> _Task prompt_: Beneath this instruction is a block of data; output from it exactly the lines that run from the one containing "<57,210,115,248> to <427,477,557,602>" through the one containing "bateria [fioletowy] <623,80,670,183>", inclusive.

───

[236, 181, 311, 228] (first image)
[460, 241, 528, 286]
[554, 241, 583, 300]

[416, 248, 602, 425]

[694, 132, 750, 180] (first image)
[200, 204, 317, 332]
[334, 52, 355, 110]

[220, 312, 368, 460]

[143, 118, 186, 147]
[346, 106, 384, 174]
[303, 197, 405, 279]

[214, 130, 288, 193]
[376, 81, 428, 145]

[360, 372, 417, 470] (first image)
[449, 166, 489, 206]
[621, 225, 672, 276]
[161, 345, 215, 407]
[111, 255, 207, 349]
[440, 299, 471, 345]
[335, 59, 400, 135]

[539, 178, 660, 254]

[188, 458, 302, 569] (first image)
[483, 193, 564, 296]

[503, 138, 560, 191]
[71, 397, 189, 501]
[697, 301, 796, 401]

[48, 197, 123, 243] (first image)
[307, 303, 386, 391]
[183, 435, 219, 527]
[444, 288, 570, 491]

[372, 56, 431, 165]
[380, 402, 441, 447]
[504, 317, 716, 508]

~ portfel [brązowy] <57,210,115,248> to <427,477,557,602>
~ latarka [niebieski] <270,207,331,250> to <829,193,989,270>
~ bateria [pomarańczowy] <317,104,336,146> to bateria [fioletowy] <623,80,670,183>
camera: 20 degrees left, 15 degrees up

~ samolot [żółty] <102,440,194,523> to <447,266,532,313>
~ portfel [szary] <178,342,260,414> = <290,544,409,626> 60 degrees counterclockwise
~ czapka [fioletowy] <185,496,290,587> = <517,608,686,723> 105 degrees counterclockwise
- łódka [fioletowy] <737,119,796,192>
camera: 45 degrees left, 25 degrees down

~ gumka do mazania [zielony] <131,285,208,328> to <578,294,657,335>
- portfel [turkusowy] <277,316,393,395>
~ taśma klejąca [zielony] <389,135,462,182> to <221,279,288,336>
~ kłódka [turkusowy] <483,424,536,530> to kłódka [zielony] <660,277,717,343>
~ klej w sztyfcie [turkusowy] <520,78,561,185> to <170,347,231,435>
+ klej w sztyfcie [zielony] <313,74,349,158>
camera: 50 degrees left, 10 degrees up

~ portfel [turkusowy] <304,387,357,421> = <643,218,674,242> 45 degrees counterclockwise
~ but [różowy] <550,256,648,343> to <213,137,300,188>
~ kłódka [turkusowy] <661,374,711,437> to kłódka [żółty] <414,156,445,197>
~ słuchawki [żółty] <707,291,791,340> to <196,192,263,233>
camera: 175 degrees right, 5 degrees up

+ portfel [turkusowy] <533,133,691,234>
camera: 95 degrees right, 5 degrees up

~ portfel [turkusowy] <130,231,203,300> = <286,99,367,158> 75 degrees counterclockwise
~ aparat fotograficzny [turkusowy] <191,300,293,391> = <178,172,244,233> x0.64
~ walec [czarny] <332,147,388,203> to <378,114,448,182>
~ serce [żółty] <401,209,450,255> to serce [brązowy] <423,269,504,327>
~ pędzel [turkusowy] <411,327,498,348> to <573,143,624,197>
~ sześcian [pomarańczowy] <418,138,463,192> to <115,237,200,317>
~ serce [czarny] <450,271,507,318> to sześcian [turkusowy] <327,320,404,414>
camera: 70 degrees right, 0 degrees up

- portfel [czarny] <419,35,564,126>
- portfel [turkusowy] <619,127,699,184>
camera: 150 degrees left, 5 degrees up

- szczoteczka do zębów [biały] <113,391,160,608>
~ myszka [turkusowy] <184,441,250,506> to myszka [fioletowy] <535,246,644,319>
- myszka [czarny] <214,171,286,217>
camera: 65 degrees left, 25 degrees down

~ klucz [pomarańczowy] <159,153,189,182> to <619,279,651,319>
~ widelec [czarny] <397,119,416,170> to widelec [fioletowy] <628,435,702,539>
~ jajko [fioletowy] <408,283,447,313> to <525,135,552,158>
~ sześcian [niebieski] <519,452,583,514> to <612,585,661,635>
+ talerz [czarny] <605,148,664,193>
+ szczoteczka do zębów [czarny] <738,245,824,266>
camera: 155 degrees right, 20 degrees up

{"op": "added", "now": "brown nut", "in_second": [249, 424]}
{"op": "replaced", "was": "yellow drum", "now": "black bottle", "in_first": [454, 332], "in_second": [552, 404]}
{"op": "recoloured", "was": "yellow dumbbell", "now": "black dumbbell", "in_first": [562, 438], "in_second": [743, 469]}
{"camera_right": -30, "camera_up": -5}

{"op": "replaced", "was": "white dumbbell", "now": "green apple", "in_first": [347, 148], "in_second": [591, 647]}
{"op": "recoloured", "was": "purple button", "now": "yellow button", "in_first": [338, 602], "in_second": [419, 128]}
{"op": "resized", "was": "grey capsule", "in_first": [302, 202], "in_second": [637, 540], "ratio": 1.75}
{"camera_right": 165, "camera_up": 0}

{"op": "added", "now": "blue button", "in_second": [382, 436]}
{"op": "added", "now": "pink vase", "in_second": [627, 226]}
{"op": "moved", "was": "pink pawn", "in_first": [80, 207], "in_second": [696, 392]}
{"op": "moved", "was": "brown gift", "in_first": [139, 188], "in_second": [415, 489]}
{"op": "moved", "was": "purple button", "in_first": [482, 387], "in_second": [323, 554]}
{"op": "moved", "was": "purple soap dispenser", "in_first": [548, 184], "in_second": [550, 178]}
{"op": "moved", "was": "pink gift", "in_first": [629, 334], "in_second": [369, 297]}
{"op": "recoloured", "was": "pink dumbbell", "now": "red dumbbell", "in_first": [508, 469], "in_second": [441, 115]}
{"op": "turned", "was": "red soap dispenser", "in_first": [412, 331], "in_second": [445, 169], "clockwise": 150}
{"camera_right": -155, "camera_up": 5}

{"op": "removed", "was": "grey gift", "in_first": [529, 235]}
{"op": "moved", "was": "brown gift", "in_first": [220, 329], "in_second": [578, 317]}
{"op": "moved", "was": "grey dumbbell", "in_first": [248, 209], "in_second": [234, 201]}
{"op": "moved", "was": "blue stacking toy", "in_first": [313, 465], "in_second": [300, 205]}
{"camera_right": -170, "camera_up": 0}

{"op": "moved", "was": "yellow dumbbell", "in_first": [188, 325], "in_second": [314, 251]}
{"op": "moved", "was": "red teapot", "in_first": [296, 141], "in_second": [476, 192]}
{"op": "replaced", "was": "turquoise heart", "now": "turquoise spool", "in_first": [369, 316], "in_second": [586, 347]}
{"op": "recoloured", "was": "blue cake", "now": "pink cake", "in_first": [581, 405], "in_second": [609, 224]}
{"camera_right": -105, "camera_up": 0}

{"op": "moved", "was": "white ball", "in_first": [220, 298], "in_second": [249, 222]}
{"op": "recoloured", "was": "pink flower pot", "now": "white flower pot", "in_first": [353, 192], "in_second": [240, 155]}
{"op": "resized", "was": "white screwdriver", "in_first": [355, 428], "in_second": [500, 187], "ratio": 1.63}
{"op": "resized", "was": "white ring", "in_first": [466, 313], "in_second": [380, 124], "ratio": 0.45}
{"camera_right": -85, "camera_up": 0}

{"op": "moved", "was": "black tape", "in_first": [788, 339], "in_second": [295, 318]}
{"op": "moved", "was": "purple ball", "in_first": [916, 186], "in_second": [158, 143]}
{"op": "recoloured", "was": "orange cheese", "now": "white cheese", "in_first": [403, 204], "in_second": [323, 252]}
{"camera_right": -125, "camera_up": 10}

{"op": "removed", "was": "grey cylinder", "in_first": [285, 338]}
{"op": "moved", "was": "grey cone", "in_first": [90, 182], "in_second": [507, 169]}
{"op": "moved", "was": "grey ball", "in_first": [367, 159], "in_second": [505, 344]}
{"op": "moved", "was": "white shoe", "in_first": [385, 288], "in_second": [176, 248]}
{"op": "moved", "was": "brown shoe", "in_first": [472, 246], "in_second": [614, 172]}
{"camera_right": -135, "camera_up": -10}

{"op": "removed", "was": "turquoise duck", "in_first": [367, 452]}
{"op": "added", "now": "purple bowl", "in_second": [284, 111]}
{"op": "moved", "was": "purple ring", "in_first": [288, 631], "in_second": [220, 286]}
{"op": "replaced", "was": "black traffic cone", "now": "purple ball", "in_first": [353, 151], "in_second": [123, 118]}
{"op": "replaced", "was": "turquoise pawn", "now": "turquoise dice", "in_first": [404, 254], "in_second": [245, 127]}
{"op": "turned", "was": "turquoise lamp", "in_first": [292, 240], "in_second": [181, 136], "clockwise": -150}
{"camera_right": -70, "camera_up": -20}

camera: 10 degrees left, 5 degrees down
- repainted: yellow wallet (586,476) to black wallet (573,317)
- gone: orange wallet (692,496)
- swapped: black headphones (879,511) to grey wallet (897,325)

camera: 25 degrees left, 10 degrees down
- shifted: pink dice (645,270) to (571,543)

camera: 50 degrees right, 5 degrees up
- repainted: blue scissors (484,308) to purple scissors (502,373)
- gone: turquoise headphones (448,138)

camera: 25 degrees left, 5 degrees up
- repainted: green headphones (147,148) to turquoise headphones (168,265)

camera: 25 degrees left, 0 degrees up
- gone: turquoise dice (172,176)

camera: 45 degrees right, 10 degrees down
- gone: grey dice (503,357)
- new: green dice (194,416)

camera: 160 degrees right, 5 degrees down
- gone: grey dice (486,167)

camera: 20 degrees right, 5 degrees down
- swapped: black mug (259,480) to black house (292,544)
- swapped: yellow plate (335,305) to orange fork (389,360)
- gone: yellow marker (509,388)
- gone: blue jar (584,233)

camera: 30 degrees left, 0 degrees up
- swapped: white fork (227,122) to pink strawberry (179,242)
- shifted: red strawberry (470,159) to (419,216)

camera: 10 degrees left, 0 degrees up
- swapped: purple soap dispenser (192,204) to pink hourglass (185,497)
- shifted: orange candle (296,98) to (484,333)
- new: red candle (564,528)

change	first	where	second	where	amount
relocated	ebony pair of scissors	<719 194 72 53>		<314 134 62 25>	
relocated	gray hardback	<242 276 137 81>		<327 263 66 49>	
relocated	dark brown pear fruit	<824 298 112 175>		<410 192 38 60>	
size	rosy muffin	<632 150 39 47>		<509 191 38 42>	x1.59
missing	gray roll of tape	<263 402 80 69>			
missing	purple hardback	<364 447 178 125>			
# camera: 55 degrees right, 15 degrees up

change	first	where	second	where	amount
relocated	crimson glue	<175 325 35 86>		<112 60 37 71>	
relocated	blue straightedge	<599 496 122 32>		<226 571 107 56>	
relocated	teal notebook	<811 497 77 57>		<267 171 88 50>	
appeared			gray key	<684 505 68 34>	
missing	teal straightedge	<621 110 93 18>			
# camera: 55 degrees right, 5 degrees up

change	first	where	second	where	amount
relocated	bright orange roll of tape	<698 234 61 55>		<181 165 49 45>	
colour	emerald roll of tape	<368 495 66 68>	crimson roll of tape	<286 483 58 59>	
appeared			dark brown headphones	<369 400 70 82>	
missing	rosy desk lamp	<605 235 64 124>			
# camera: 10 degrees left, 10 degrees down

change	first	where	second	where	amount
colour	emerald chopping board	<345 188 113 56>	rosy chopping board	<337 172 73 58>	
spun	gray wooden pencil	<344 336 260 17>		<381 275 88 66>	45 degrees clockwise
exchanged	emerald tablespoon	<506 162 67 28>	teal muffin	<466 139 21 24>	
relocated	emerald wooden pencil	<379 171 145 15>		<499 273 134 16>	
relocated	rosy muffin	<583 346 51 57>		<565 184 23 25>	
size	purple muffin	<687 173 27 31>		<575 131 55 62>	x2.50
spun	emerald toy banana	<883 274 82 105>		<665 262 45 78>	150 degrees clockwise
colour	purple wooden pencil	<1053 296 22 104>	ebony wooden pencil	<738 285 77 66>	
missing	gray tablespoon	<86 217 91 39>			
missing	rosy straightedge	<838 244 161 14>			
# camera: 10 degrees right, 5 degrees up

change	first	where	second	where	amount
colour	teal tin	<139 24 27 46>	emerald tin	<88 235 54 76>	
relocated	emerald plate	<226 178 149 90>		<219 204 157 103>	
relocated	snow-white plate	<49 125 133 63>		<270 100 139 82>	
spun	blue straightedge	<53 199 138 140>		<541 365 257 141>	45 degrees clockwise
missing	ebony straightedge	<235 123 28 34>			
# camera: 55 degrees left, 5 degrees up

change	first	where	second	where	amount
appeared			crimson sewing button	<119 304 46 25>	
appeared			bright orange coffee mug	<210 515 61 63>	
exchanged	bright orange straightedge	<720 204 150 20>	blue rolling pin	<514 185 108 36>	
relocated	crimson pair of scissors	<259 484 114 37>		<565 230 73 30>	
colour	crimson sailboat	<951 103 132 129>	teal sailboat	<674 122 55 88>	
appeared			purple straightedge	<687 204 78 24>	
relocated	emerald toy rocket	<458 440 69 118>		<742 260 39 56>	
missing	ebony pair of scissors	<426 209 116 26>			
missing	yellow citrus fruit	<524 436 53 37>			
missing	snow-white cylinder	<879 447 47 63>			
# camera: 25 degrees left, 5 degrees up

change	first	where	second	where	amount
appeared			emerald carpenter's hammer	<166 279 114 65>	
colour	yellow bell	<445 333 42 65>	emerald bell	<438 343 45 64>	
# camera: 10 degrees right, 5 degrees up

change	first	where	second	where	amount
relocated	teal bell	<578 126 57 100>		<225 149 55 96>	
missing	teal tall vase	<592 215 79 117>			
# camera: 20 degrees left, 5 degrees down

───

> _Result_:
~ portfel [brązowy] <57,210,115,248> to <427,477,557,602>
~ latarka [niebieski] <270,207,331,250> to <829,193,989,270>
~ bateria [pomarańczowy] <317,104,336,146> to bateria [fioletowy] <623,80,670,183>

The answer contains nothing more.